━━━━━ Input material

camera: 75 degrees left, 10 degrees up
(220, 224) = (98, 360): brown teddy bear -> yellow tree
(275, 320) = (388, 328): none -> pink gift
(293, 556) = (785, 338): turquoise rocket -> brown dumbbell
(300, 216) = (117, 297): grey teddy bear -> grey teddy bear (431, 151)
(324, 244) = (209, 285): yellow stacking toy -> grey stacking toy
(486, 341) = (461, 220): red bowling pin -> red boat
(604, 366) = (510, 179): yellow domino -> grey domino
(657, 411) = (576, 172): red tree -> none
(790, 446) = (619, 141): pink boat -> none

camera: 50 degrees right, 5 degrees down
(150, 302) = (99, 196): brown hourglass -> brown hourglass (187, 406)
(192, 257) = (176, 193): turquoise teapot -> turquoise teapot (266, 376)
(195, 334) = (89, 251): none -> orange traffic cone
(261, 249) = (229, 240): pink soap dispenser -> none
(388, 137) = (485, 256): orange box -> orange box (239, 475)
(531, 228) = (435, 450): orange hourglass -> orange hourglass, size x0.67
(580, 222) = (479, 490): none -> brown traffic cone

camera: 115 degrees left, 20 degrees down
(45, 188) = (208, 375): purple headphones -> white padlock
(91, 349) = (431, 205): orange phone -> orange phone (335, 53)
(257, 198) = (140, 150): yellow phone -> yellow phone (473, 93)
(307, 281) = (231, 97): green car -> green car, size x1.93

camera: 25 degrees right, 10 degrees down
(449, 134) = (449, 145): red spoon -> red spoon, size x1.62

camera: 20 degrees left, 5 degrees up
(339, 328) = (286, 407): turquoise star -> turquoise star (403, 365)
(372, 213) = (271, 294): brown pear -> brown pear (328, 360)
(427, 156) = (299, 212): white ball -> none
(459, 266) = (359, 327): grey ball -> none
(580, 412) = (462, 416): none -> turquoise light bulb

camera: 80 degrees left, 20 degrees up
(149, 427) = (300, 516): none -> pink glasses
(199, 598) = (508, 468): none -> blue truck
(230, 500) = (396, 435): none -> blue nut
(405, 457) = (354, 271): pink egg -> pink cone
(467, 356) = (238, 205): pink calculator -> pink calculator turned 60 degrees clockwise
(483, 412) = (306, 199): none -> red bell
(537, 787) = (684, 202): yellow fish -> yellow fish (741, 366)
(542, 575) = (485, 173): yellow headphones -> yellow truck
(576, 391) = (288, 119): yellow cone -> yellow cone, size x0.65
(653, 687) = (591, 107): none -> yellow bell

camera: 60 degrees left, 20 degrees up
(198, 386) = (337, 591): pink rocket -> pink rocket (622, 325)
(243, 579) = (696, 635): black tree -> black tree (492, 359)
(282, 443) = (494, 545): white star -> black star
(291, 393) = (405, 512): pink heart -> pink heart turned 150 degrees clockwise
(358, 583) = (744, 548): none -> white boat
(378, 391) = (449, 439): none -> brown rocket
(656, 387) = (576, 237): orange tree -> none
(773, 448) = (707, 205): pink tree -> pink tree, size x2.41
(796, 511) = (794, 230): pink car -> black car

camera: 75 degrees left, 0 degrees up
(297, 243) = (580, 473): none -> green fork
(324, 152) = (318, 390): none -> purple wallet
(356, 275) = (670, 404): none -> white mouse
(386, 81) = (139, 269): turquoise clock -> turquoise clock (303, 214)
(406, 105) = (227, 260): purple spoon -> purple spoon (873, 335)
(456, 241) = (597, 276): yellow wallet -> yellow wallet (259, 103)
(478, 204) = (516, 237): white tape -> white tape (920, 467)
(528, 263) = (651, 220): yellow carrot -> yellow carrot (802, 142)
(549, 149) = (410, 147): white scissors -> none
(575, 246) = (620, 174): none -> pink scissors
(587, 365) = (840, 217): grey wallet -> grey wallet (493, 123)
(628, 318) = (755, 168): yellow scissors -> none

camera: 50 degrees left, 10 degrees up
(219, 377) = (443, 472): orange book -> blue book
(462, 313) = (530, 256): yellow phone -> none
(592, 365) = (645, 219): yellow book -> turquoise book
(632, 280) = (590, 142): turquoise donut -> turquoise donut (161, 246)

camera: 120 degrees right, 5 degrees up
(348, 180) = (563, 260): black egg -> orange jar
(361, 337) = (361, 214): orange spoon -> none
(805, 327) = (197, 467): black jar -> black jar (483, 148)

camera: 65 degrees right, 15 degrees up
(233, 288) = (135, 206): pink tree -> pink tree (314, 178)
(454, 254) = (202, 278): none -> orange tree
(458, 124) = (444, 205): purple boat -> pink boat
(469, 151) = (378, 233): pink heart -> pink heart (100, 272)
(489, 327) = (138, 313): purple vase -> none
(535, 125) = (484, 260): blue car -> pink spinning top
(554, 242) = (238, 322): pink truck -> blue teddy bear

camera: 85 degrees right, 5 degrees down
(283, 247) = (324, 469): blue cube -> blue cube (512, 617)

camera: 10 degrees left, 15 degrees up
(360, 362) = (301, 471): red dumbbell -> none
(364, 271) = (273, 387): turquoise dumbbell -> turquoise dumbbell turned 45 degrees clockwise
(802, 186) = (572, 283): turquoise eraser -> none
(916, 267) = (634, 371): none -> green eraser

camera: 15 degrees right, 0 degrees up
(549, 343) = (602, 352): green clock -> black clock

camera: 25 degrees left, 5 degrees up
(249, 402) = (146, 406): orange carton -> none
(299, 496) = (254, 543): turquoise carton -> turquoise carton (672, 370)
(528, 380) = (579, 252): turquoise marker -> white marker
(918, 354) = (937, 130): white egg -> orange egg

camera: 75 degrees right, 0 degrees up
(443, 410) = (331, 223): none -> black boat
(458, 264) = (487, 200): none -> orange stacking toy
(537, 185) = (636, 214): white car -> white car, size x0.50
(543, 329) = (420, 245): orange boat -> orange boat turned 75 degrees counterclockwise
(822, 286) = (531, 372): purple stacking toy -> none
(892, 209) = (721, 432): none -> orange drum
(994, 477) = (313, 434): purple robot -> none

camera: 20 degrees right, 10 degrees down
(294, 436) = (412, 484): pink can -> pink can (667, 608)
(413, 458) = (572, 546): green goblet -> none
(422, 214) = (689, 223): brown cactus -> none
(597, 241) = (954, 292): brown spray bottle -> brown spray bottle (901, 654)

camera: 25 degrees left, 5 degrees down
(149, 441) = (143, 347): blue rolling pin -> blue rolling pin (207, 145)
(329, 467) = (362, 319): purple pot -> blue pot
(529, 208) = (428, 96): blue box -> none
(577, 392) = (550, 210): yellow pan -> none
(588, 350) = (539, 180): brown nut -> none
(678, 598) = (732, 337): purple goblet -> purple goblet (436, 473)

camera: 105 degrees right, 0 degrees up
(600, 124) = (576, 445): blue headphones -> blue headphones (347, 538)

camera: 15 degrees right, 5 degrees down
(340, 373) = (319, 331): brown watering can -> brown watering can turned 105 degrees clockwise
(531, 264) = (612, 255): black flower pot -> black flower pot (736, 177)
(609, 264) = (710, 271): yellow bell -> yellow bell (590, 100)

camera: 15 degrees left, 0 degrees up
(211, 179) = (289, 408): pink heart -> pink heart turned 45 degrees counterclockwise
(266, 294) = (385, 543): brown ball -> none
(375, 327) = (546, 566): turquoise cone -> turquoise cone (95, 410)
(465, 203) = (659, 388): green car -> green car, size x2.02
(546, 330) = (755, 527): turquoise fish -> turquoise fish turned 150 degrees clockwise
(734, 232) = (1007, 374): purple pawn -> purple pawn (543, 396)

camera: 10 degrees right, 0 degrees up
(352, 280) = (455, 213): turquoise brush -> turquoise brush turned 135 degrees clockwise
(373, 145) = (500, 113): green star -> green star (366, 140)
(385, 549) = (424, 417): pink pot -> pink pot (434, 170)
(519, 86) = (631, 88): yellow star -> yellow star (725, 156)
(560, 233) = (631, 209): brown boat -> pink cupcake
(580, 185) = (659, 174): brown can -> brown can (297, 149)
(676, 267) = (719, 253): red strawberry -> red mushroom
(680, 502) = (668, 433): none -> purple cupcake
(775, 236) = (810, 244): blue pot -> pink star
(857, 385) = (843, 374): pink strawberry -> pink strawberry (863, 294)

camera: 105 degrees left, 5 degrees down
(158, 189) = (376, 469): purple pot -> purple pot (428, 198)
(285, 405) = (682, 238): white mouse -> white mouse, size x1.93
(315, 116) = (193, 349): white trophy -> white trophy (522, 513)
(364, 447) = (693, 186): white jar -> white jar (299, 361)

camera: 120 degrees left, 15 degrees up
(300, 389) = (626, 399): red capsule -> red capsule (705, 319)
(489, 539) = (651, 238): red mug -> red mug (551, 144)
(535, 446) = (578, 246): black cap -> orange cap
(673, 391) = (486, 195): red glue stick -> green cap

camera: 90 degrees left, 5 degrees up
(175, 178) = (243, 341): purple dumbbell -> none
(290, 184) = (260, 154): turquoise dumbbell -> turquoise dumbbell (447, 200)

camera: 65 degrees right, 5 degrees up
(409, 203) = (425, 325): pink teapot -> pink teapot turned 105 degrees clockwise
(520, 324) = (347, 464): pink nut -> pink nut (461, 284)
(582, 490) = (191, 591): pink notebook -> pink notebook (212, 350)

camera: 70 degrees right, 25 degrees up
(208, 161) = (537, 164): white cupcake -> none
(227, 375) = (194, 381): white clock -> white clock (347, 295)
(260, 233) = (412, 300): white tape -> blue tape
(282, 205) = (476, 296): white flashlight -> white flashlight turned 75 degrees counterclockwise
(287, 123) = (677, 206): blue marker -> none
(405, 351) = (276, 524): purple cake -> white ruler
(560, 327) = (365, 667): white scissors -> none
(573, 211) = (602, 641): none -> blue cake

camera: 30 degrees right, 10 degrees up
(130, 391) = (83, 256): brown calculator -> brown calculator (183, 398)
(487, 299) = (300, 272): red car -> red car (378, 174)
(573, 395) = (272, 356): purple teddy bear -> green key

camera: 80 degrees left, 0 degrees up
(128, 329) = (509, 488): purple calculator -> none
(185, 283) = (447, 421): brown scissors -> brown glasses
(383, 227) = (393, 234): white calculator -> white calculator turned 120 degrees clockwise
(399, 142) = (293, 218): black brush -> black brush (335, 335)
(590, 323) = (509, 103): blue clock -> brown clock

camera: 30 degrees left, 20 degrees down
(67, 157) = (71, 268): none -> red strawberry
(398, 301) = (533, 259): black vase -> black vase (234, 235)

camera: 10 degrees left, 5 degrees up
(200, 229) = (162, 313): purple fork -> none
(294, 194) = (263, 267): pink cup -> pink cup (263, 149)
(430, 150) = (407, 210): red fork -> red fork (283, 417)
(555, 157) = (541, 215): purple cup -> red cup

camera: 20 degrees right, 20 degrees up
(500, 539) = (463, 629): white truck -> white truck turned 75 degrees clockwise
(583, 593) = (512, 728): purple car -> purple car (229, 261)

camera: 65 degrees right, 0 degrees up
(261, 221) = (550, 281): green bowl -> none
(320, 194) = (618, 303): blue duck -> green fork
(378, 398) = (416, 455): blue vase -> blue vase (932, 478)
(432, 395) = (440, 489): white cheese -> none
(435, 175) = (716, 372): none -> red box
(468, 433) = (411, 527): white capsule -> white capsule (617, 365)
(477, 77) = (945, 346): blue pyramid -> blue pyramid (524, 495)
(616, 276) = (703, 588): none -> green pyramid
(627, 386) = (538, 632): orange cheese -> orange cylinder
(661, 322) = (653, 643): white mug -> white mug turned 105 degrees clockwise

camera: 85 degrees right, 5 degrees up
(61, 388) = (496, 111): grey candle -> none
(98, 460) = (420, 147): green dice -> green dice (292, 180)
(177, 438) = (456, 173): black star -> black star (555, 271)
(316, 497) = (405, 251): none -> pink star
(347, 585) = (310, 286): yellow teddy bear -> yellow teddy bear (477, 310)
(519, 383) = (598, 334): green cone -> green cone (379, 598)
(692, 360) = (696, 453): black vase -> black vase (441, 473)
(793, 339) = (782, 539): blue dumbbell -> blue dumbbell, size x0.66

━━━━━━━━━━

How many lines in the data above contain the string "headphones"? Reply with only the number.

__Task output__
3